[Version comparison data]

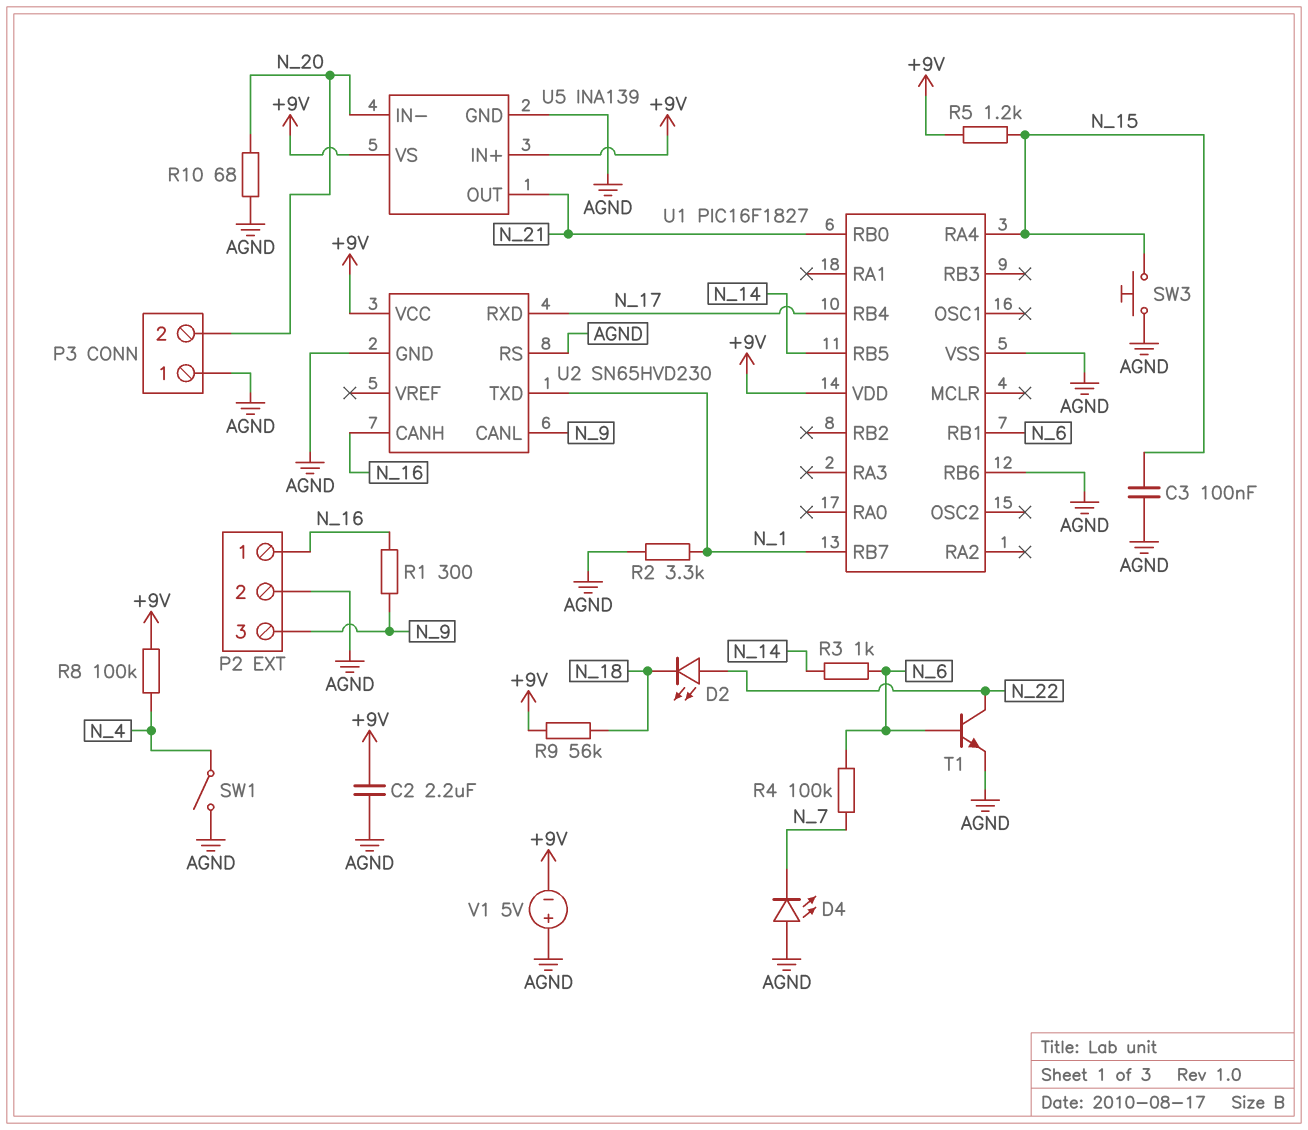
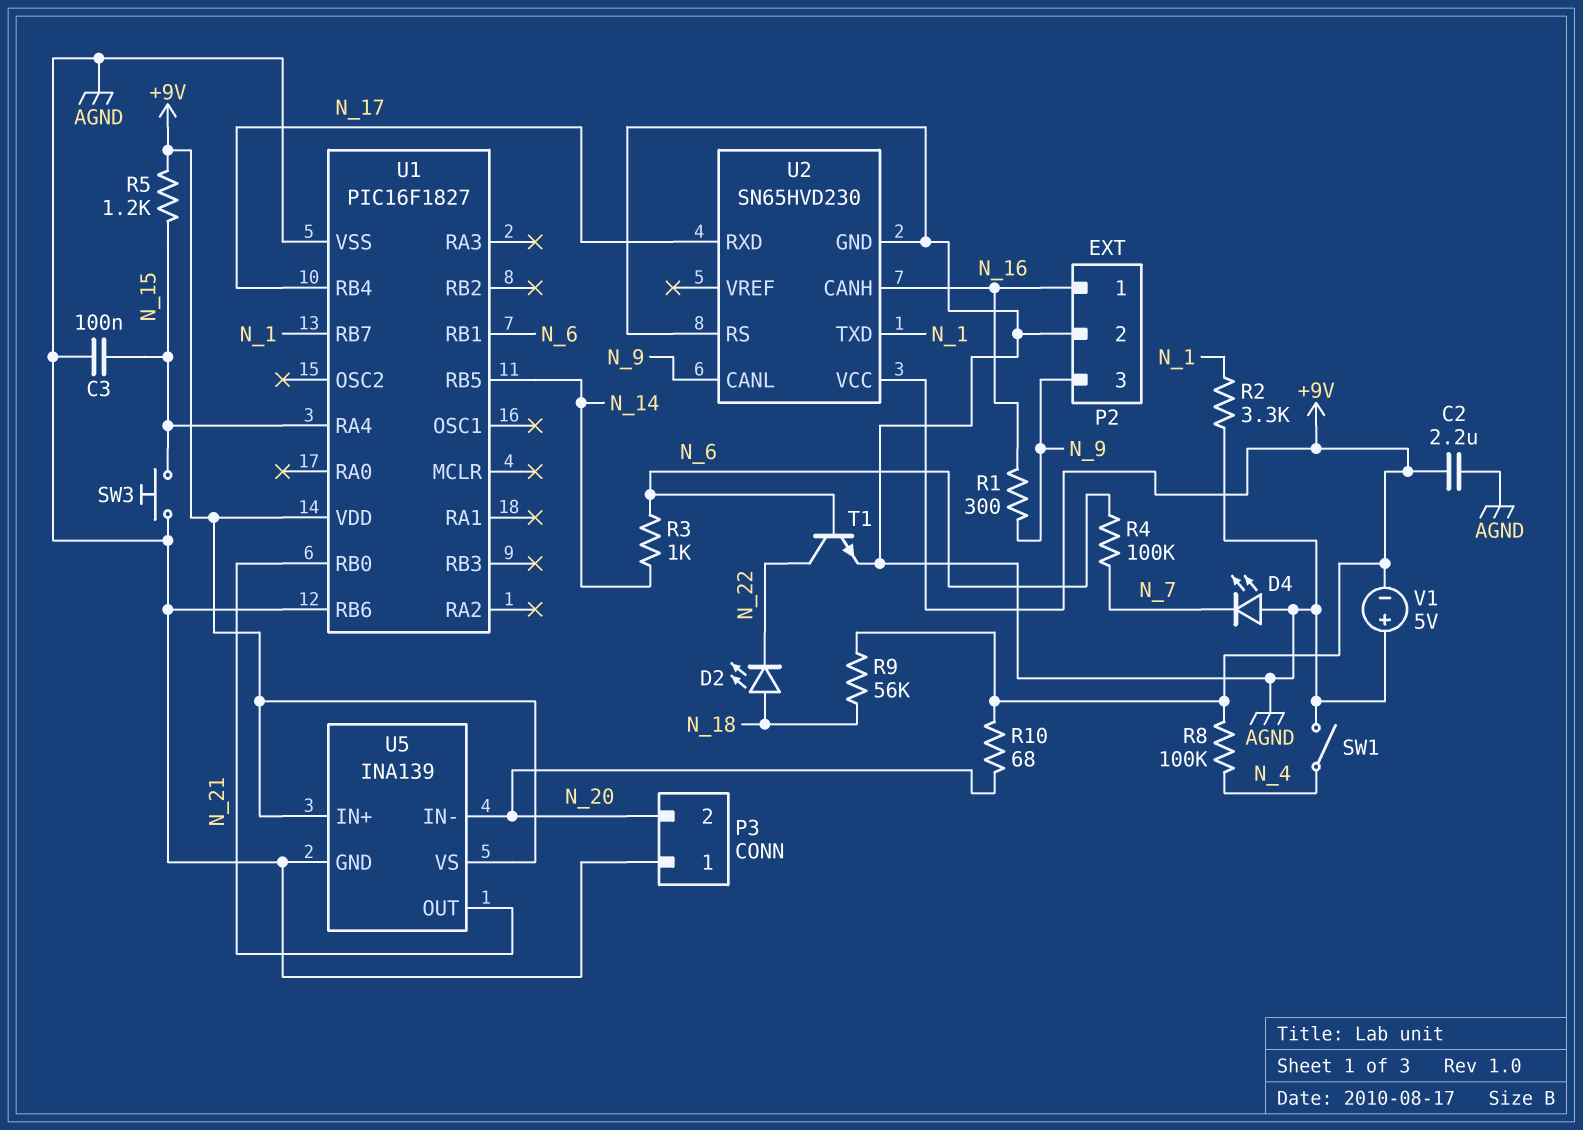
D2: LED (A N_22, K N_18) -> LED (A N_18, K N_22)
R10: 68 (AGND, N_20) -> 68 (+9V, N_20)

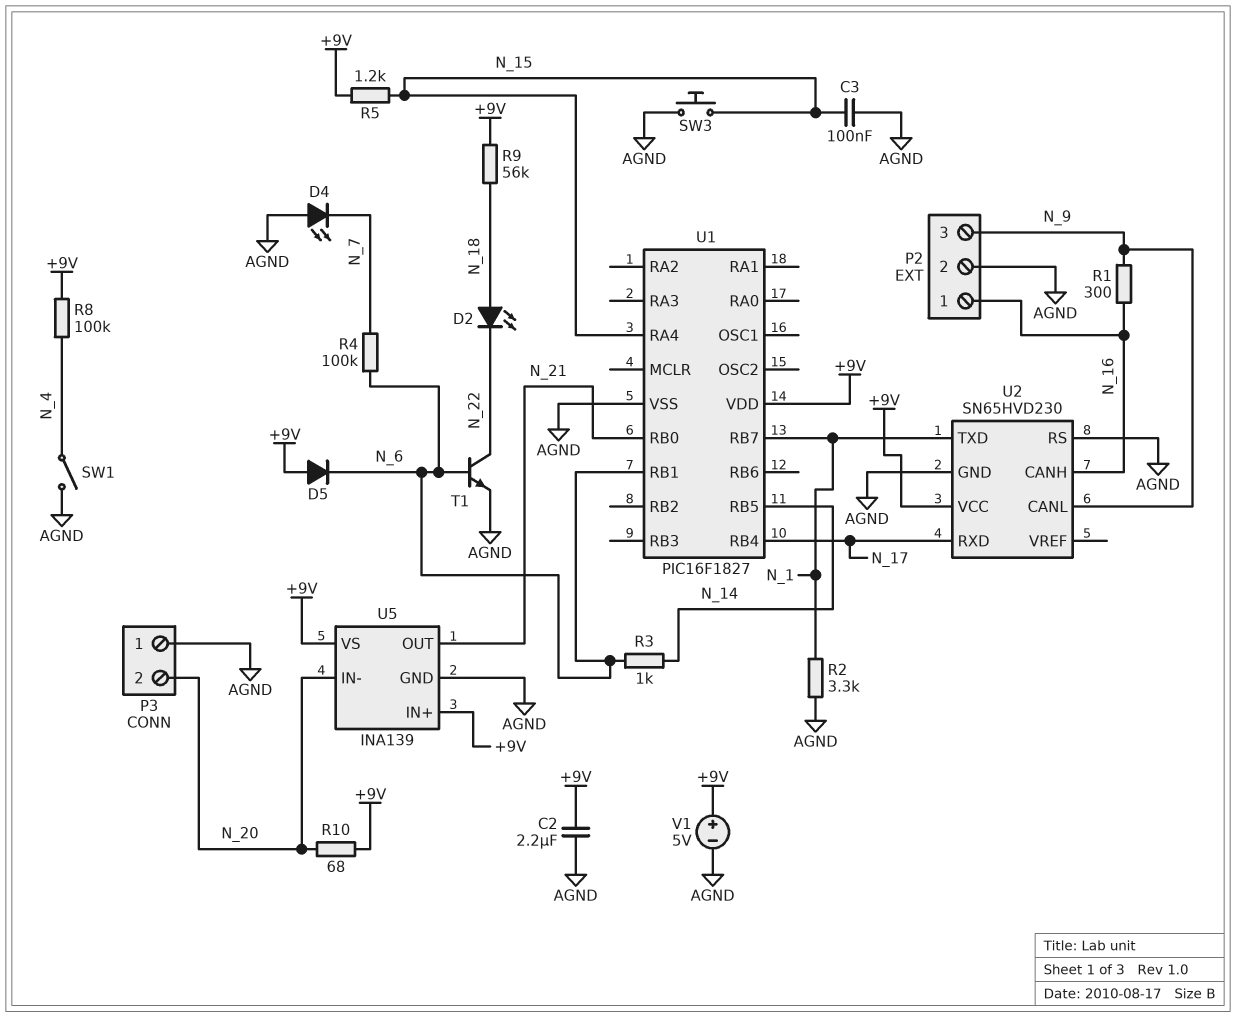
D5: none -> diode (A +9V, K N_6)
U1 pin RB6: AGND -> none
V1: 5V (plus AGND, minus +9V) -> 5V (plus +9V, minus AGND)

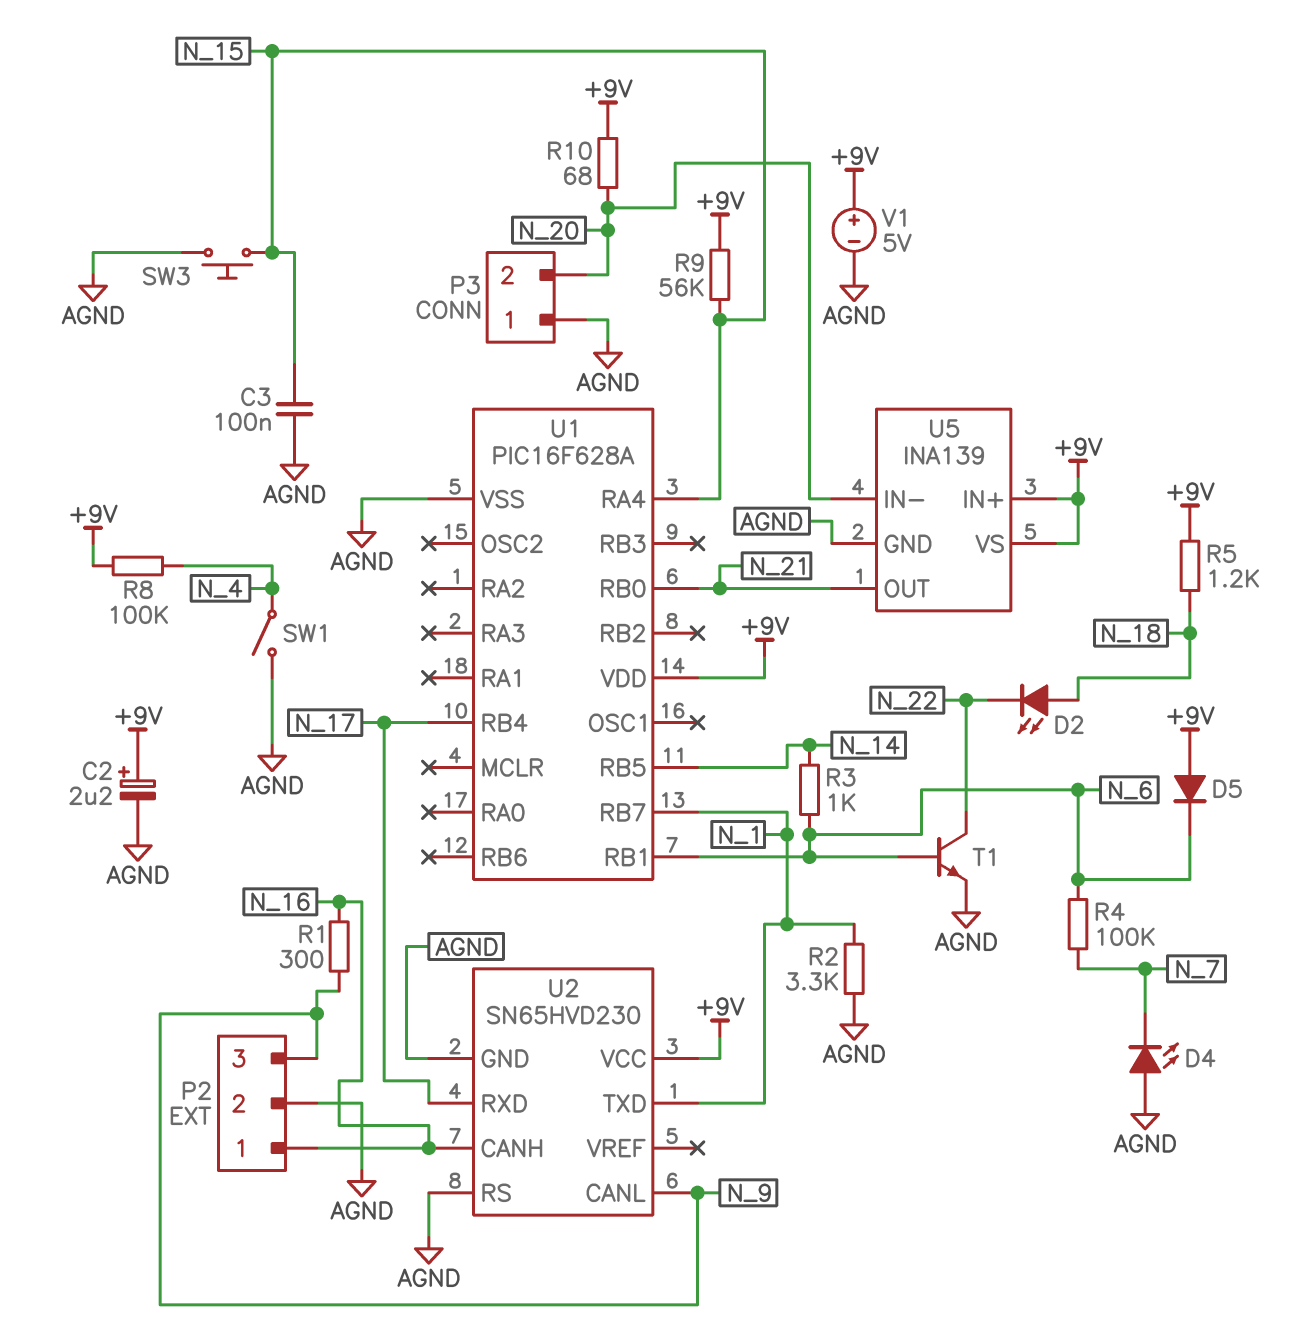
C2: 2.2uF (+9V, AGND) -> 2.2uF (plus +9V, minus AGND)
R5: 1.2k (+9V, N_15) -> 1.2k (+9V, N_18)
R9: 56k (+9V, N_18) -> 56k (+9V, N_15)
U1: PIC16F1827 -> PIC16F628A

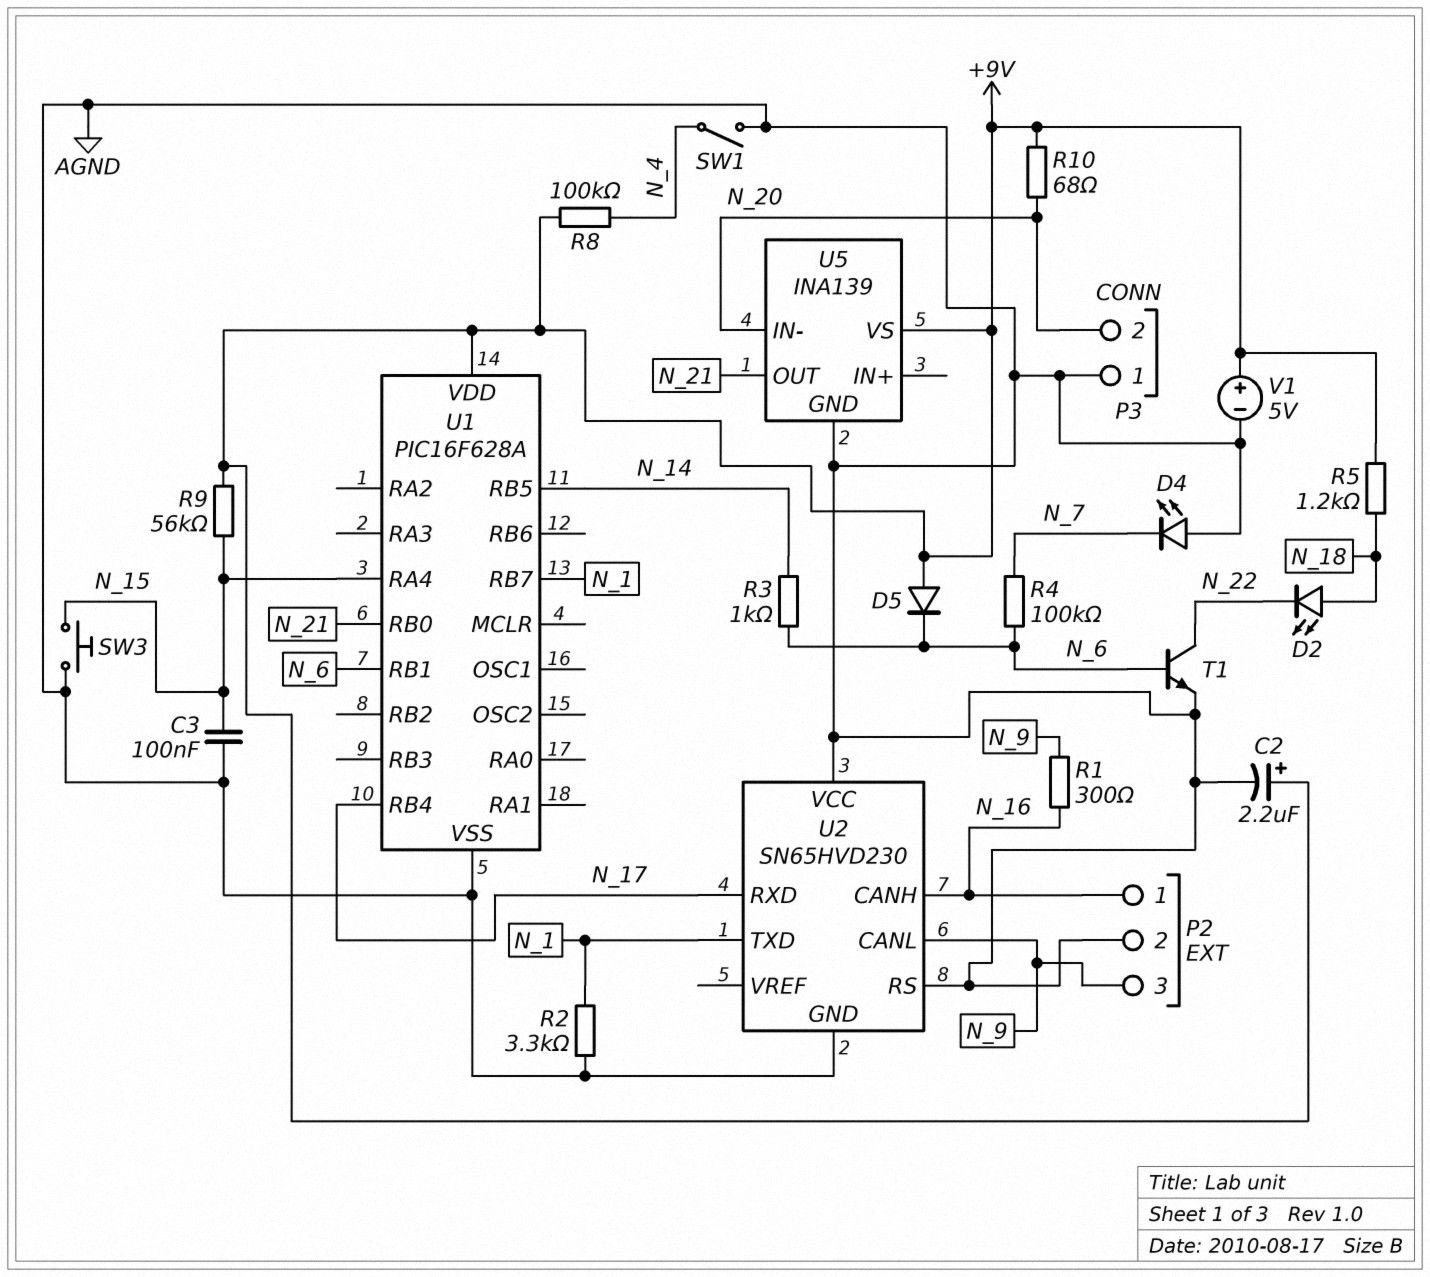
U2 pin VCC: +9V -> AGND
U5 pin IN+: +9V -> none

§ Task statement
Check each line of the records for the string "AGND" and state how many lines contain it. Give only the number.

§ Written answer
5